Your goal: Although the data below contains pictures, output only the lines between those holding "cyan cross: (82, 31)" and "orange arrow: (15, 128) -> (37, 161), moved", inclusive, exactly and without those pictures.

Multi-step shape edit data
....................

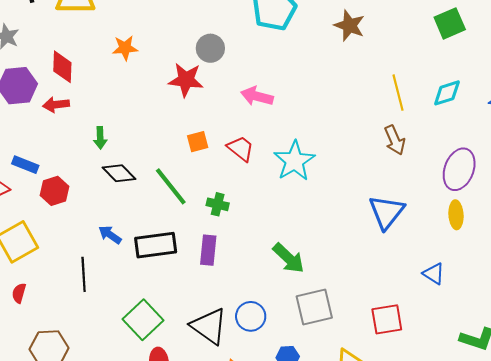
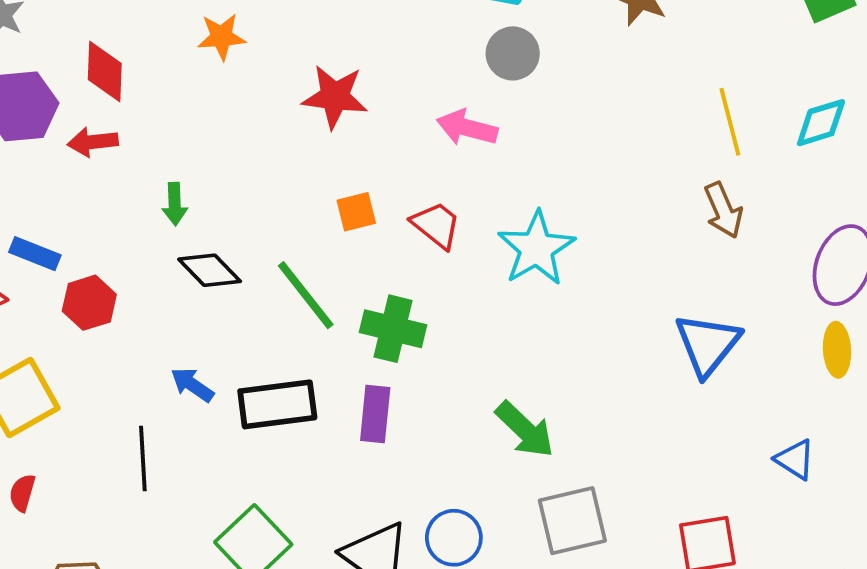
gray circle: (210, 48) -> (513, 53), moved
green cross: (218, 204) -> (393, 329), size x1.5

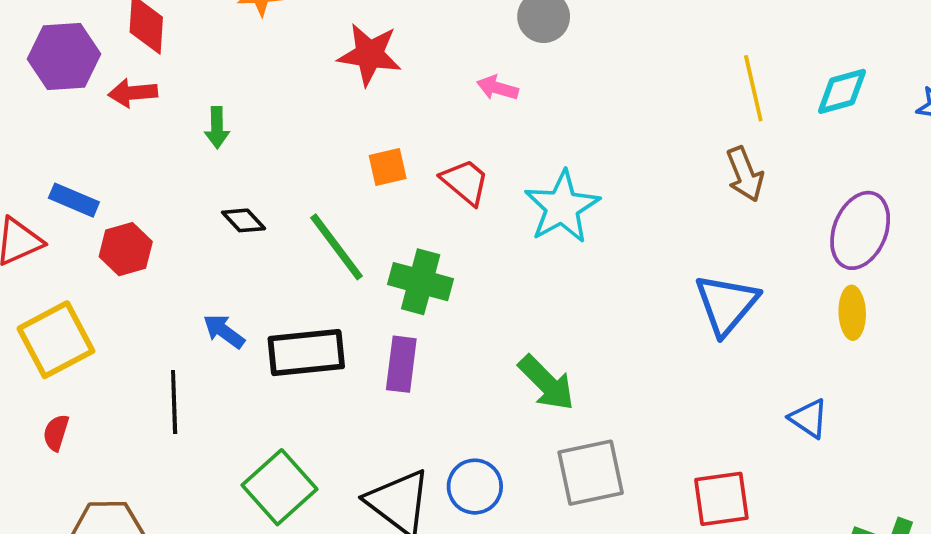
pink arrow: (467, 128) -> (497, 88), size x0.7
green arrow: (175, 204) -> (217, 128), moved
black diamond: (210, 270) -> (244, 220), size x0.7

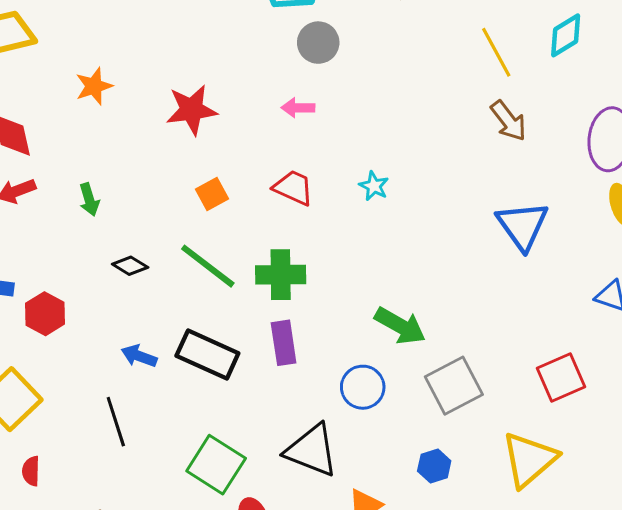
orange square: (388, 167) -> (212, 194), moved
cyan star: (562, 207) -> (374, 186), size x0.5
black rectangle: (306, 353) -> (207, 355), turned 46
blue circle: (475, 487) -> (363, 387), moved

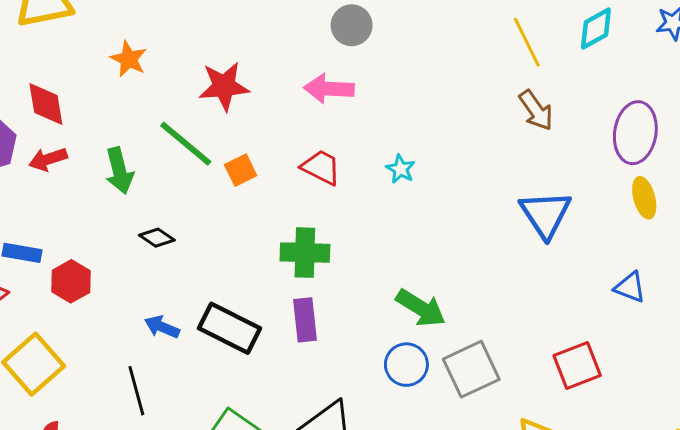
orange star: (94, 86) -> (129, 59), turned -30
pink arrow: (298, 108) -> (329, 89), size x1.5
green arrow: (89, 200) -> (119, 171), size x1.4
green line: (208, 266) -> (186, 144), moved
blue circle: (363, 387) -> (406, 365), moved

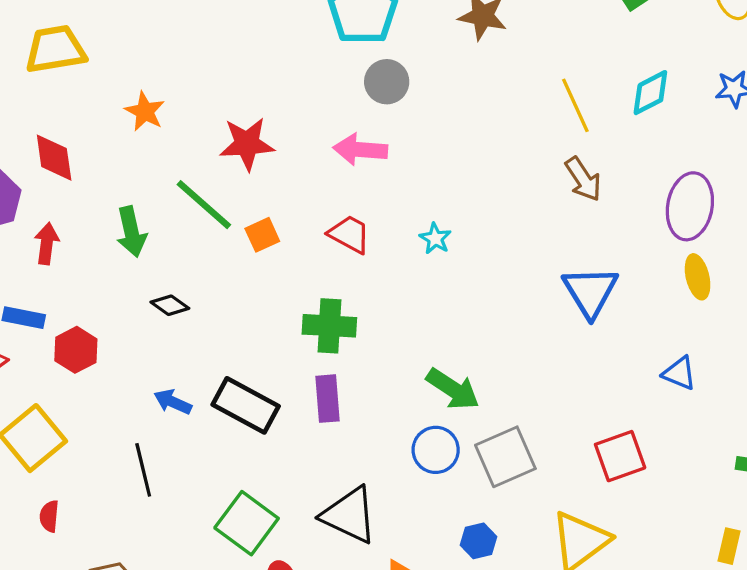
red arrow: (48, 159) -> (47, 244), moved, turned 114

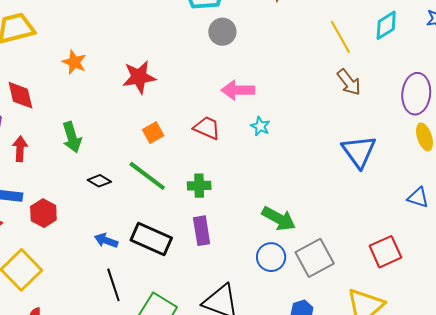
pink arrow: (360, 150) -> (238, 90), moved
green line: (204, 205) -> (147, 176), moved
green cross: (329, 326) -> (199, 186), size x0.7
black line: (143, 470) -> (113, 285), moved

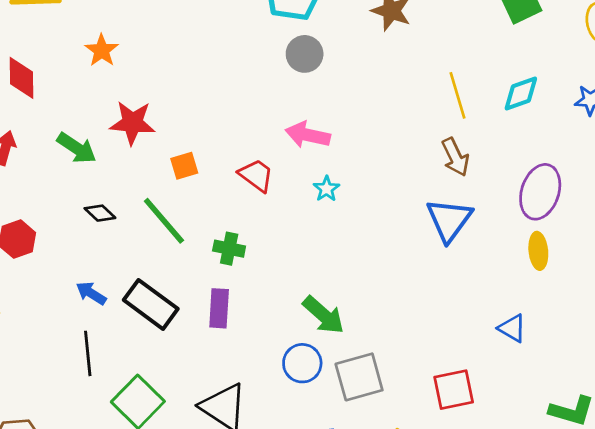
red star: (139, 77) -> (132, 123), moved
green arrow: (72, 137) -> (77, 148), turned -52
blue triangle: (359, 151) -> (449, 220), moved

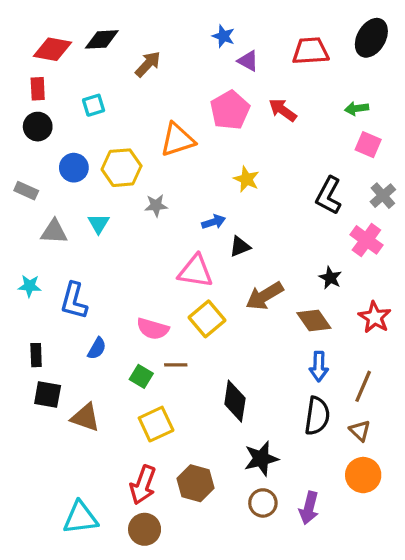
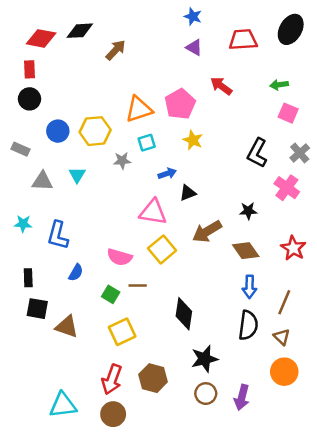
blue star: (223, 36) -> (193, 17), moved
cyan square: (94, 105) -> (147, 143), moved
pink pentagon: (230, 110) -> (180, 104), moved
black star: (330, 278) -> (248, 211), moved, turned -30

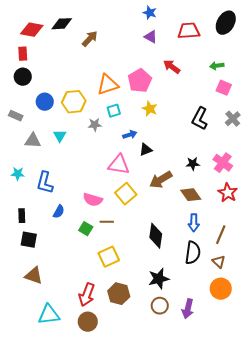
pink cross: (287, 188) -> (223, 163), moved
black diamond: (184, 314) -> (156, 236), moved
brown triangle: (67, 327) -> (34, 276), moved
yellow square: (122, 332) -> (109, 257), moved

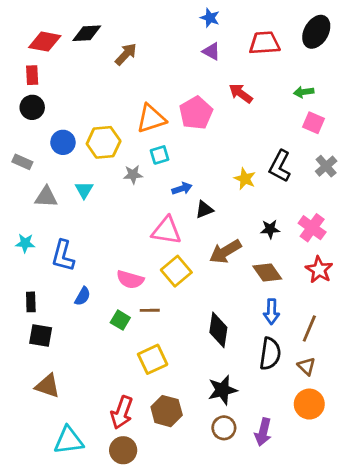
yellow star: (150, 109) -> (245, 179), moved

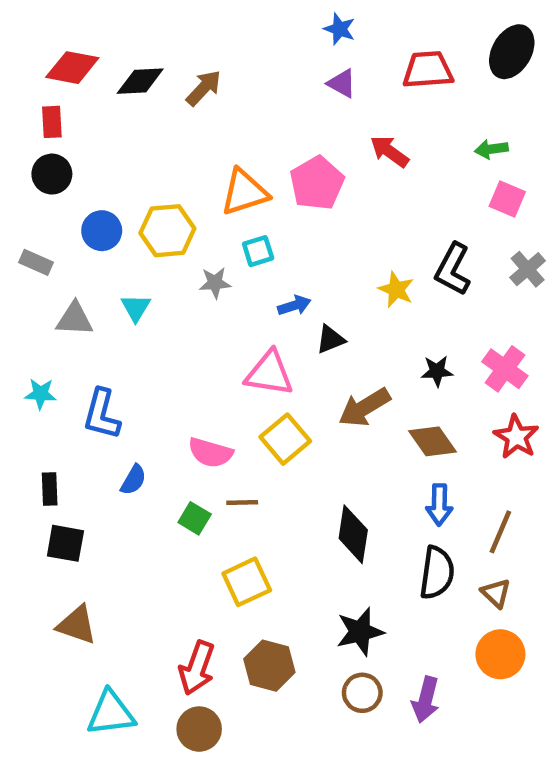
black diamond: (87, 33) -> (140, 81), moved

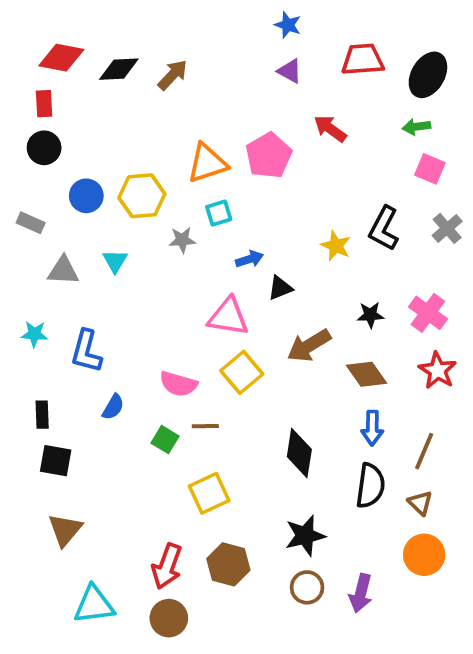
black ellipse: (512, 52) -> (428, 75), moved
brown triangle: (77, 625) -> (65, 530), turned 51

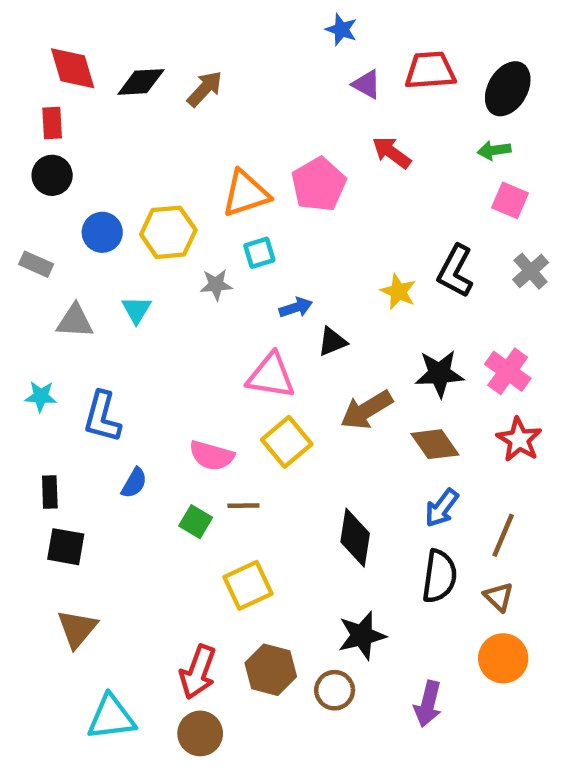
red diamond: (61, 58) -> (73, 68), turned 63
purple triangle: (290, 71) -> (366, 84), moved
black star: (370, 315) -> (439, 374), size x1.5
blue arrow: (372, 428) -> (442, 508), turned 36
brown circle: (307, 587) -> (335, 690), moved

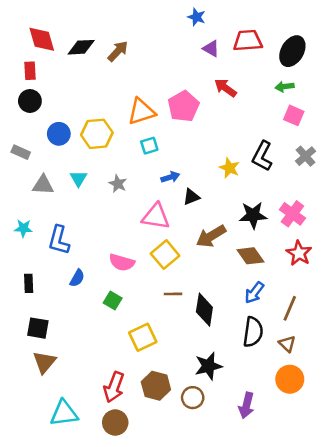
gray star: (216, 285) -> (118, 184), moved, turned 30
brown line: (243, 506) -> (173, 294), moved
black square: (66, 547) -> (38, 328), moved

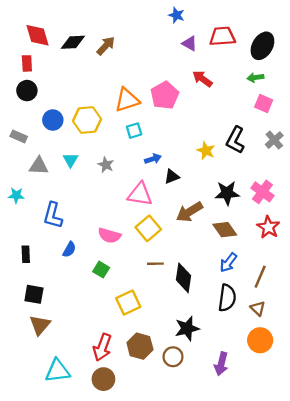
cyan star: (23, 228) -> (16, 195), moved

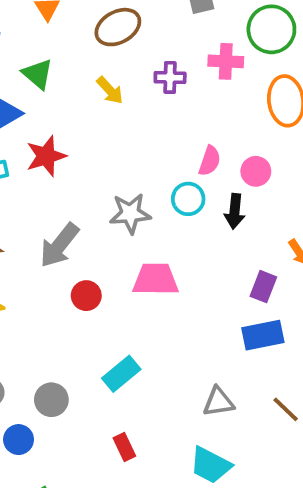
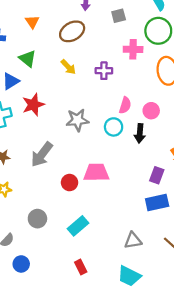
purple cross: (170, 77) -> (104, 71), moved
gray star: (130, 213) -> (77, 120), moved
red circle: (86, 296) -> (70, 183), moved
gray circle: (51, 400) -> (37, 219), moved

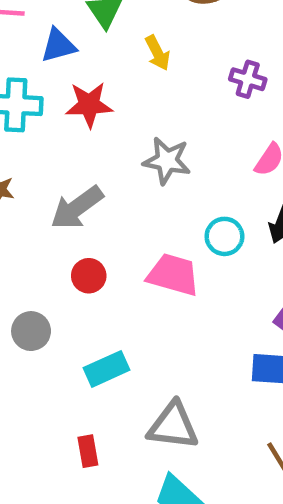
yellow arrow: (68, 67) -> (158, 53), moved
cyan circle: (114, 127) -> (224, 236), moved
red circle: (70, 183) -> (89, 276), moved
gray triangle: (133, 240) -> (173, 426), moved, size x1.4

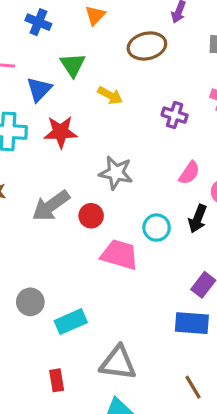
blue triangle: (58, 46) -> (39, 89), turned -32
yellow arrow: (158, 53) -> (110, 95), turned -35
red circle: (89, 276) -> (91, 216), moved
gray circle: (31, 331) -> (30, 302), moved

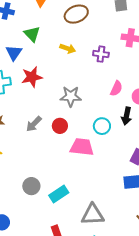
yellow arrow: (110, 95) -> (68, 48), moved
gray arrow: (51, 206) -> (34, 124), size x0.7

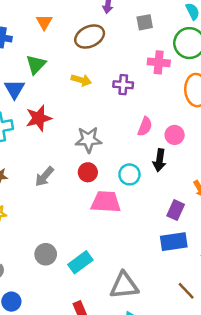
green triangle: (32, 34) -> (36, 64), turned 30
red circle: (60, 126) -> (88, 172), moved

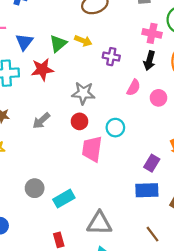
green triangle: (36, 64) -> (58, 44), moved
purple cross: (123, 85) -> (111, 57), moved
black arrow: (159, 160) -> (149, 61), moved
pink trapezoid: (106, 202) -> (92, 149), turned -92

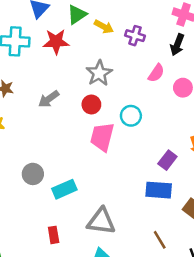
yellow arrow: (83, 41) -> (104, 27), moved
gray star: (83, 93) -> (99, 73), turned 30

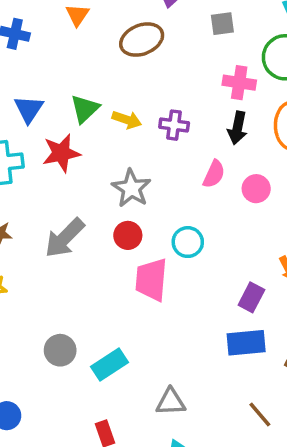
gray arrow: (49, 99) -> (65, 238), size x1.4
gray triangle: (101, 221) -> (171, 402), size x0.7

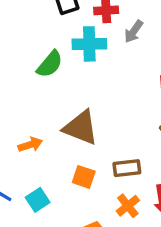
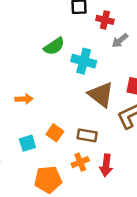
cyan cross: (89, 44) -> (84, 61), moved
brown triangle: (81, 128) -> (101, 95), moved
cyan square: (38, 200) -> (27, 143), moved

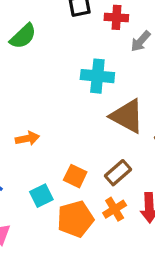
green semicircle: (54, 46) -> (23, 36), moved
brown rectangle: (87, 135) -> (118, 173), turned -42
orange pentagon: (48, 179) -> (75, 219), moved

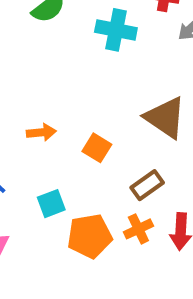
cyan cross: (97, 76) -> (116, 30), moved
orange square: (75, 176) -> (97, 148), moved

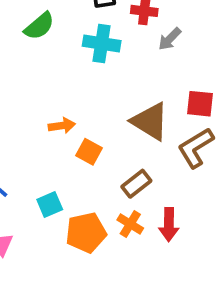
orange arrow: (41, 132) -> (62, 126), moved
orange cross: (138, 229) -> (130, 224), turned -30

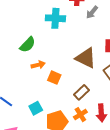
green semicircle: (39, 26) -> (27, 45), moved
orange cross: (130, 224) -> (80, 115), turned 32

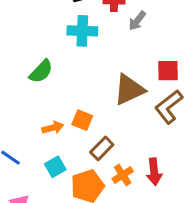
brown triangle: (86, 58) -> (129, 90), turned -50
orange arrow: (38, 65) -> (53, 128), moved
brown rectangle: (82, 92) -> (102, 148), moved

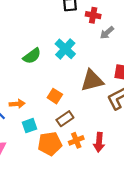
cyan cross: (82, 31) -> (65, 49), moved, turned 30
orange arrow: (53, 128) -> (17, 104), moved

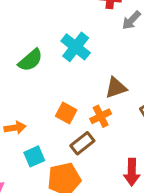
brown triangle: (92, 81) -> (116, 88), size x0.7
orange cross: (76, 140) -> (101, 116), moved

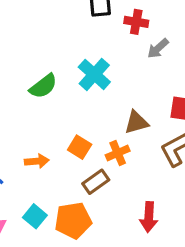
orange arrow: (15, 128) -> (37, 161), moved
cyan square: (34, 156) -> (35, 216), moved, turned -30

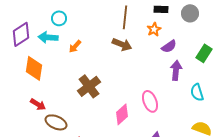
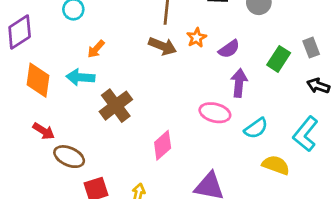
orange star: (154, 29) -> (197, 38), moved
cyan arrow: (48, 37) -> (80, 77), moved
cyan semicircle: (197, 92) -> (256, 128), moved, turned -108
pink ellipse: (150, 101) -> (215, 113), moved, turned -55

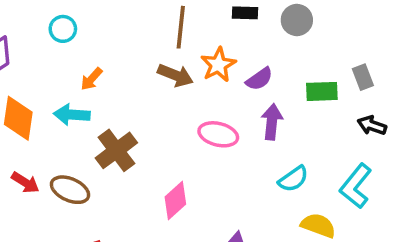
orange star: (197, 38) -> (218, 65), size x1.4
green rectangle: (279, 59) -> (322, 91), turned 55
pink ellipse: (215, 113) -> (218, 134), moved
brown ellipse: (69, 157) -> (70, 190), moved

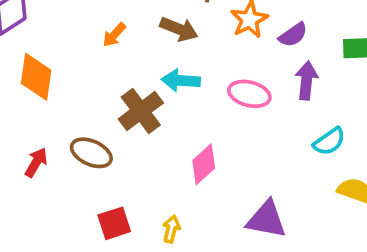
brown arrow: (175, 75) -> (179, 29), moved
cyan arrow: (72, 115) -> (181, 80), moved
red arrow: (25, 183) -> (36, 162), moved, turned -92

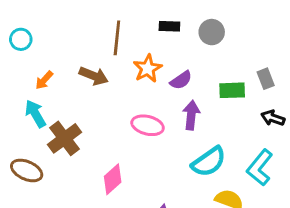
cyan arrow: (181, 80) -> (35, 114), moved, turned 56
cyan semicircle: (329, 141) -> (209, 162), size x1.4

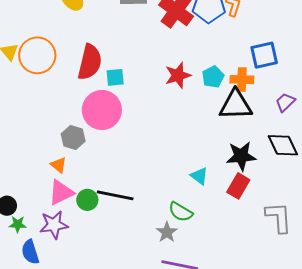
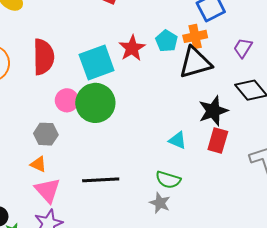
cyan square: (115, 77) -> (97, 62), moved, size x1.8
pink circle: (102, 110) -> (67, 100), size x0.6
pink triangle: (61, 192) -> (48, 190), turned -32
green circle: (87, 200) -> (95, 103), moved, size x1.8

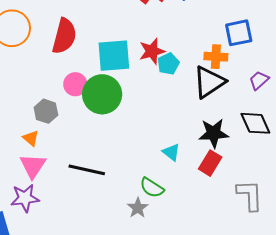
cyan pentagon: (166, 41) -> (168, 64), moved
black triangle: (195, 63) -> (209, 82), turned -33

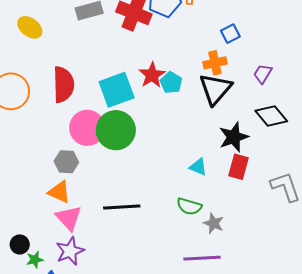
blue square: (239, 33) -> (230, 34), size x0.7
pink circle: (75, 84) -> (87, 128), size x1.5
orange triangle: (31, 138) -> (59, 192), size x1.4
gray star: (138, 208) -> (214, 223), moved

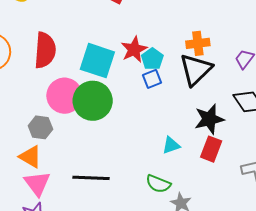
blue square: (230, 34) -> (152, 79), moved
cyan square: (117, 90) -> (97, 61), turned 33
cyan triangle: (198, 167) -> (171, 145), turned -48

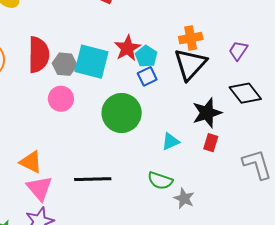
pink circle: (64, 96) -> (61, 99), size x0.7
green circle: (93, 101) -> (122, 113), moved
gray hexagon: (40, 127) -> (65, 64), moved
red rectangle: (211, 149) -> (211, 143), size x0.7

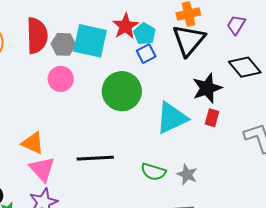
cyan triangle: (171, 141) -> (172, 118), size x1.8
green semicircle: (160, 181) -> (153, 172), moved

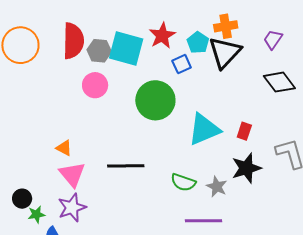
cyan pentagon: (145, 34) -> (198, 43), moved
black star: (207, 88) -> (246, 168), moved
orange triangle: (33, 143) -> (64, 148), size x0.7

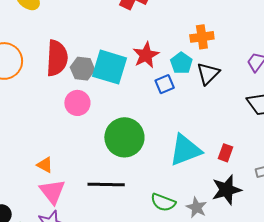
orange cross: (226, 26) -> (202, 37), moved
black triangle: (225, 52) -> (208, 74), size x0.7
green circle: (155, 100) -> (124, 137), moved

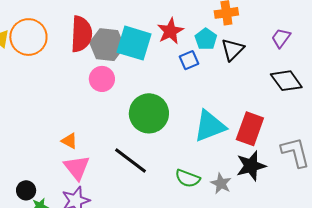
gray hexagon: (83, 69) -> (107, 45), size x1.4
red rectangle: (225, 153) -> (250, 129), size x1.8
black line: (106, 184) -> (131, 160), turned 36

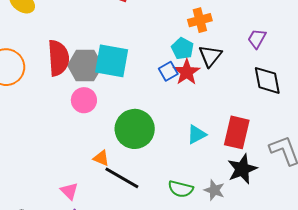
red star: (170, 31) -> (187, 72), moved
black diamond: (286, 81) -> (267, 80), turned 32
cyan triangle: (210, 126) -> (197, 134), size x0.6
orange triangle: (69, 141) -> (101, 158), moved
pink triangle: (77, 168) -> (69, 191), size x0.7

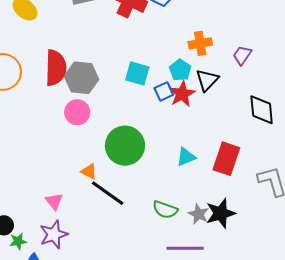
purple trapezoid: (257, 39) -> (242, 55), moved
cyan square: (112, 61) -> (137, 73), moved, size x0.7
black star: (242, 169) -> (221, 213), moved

....................

Solution to the exercise:
cyan cross: (82, 31) -> (65, 49), moved, turned 30
orange arrow: (53, 128) -> (17, 104), moved

brown triangle: (92, 81) -> (116, 88), size x0.7
orange cross: (76, 140) -> (101, 116), moved

orange arrow: (15, 128) -> (37, 161), moved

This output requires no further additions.